[Records from a collection]
=== Section Start ===

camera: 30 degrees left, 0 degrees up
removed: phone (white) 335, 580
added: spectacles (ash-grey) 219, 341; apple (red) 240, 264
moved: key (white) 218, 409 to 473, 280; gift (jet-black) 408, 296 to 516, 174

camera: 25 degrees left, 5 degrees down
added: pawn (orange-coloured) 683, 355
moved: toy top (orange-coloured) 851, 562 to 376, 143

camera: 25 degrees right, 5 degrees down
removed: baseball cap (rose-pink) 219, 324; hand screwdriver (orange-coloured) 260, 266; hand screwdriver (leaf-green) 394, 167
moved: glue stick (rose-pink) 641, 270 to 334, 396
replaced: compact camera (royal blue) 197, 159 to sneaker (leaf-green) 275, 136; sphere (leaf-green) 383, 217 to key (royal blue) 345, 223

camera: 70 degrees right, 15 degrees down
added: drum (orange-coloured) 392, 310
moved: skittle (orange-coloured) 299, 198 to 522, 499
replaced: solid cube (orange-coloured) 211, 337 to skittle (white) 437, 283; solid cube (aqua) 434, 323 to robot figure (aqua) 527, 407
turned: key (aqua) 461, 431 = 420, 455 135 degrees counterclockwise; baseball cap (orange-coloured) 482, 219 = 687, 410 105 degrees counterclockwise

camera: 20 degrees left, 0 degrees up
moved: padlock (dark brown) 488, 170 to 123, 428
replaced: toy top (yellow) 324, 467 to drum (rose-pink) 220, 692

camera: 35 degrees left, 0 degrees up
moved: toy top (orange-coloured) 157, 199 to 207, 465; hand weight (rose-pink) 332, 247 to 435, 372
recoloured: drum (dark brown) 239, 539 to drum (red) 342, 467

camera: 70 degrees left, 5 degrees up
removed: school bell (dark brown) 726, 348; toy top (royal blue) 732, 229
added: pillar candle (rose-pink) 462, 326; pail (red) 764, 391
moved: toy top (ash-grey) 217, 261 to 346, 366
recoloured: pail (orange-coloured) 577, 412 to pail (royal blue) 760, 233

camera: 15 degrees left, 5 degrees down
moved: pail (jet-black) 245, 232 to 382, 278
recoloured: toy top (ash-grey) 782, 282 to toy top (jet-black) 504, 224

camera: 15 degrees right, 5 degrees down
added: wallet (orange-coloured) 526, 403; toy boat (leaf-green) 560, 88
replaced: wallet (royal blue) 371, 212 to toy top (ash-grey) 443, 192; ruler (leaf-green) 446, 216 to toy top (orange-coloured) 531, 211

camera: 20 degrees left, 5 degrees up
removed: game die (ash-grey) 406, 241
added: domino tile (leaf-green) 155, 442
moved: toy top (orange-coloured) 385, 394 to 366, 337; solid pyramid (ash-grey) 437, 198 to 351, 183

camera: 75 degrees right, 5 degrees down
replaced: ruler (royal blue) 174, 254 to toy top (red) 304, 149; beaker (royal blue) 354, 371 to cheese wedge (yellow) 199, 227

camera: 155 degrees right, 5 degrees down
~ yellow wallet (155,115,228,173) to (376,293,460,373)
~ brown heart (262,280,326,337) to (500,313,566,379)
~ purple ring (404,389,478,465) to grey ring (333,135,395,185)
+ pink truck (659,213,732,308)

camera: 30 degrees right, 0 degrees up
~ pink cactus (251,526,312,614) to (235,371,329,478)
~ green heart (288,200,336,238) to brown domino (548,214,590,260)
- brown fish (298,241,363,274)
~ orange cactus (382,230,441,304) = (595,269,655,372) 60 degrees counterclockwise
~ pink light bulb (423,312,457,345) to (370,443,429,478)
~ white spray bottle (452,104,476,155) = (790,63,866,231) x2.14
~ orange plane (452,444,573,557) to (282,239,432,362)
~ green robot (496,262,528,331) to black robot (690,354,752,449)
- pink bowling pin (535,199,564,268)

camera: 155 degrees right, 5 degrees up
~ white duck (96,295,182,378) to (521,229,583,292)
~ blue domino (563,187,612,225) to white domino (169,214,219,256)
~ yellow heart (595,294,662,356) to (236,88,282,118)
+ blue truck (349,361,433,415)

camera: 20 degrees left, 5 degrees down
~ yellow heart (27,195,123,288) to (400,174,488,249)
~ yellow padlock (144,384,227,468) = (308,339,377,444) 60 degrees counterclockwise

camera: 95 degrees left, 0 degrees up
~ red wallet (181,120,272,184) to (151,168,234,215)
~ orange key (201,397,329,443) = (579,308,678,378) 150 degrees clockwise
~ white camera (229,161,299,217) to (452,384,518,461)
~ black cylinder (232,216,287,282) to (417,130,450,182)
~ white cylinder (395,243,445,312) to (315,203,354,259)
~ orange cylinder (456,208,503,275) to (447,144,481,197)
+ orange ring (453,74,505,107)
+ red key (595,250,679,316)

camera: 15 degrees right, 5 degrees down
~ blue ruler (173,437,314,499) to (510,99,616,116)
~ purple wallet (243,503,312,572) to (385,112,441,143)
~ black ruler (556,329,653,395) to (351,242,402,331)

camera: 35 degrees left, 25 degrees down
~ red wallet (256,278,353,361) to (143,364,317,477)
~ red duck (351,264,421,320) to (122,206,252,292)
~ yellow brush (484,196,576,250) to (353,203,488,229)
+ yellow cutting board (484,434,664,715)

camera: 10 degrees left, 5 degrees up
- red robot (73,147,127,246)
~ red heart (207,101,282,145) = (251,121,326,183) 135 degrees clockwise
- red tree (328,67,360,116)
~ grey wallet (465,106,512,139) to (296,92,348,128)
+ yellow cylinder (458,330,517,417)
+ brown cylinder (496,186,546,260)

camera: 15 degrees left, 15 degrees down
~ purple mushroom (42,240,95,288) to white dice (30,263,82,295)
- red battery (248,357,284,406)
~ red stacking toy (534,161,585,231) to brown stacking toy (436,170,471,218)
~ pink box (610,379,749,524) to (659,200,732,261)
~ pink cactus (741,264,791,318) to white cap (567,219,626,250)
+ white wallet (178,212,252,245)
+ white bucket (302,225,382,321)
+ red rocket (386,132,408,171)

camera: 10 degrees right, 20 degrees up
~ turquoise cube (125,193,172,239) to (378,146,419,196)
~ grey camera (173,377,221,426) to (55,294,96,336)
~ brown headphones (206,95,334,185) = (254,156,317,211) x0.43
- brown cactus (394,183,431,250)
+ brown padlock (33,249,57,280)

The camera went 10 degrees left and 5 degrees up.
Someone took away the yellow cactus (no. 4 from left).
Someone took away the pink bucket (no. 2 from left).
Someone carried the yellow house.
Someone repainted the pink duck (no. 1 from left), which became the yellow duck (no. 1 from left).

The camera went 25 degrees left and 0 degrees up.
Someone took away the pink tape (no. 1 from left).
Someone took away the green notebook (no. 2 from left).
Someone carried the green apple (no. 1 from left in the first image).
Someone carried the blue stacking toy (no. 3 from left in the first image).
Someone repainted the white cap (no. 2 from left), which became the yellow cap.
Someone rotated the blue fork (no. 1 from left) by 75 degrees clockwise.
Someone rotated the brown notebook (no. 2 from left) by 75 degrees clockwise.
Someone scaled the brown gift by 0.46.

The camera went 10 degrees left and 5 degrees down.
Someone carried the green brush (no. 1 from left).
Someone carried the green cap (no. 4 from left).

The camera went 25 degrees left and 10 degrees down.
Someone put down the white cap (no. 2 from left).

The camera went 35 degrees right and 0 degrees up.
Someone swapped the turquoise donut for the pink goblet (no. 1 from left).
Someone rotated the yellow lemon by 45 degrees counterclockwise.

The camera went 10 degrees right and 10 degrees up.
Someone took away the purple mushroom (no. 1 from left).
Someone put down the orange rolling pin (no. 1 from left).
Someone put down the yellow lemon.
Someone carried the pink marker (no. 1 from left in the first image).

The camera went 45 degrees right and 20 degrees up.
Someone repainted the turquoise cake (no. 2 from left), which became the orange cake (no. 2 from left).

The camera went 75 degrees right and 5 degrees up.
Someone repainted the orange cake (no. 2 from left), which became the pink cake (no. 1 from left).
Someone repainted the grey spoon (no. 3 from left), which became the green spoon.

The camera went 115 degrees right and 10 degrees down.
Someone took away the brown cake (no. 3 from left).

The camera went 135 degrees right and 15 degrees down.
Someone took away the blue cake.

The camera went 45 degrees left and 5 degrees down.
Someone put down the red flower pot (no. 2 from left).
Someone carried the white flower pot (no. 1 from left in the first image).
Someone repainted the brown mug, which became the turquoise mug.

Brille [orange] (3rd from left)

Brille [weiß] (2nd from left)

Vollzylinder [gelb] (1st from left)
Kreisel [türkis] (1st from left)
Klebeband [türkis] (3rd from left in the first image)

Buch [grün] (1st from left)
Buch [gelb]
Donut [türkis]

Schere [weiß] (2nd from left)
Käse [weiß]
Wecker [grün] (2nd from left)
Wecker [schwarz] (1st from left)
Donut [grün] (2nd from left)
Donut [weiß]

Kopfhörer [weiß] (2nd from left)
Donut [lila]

=== Section End ===

▶ What needs to be done: What is wanted is every line from the first line of the entries through the line that contains "moved: glue stick", given again exactly.

▶ Expected output:
camera: 30 degrees left, 0 degrees up
removed: phone (white) 335, 580
added: spectacles (ash-grey) 219, 341; apple (red) 240, 264
moved: key (white) 218, 409 to 473, 280; gift (jet-black) 408, 296 to 516, 174

camera: 25 degrees left, 5 degrees down
added: pawn (orange-coloured) 683, 355
moved: toy top (orange-coloured) 851, 562 to 376, 143

camera: 25 degrees right, 5 degrees down
removed: baseball cap (rose-pink) 219, 324; hand screwdriver (orange-coloured) 260, 266; hand screwdriver (leaf-green) 394, 167
moved: glue stick (rose-pink) 641, 270 to 334, 396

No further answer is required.